▸ GIVEN INSTRUCTION:
Pull out every row below that contains the word "swirls". Case counts, so match it letter for letter.
● ● ● ●
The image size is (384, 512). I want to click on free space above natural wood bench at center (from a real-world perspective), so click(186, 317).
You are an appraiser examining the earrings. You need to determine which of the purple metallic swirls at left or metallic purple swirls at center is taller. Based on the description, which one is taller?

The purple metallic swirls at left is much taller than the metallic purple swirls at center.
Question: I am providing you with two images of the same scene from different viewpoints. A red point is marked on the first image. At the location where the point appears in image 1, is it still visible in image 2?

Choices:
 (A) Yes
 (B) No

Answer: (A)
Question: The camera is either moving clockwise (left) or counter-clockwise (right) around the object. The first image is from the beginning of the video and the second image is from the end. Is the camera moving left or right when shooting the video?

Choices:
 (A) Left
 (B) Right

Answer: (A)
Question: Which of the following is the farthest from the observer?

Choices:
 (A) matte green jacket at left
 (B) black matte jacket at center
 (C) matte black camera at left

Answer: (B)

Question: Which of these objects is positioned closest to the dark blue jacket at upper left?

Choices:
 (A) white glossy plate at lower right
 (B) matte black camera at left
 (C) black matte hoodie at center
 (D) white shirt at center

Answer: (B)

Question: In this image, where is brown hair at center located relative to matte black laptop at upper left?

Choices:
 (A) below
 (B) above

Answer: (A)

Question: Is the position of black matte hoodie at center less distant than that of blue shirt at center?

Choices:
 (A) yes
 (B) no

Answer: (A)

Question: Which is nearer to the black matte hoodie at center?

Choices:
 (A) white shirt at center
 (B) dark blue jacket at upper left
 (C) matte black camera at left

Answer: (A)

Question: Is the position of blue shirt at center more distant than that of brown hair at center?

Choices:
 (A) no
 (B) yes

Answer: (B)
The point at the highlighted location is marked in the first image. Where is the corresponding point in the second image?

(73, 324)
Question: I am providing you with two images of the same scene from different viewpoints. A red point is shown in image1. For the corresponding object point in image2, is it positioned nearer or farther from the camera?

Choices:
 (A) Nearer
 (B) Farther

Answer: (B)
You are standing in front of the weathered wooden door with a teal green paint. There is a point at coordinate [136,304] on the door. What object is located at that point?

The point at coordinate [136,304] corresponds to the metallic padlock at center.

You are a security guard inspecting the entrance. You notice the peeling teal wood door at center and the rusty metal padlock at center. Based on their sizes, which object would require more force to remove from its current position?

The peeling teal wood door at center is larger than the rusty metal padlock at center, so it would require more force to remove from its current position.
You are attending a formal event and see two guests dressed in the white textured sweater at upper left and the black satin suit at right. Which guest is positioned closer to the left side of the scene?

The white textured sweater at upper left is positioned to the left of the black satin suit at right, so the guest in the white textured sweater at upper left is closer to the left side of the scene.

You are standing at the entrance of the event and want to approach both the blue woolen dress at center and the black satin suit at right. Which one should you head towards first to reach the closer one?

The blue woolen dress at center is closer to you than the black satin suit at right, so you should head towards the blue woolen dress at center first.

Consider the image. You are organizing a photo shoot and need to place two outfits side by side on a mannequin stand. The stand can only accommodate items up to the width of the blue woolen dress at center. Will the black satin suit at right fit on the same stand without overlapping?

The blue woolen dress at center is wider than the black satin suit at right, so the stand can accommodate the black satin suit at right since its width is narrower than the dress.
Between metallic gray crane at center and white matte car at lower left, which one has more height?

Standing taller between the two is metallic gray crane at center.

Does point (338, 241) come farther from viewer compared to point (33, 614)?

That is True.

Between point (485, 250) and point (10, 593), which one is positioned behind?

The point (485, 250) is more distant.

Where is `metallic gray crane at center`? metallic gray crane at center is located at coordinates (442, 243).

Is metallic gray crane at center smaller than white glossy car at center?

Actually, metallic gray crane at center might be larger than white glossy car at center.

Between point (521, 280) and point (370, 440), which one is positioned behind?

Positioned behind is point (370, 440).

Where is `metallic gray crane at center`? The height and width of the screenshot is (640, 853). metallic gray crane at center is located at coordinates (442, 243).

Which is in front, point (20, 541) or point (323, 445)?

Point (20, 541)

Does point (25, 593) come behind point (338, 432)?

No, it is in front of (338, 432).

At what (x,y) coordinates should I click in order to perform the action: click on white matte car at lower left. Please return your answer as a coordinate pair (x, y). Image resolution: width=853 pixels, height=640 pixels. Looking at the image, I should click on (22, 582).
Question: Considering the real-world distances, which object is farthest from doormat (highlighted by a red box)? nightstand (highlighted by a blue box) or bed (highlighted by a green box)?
● ● ● ●
▸ EXERCISE RESULT:
You are an appraiser examining the earrings. You need to determine which of the purple metallic swirls at left or metallic purple swirls at center is taller. Based on the description, which one is taller?
The purple metallic swirls at left is much taller than the metallic purple swirls at center.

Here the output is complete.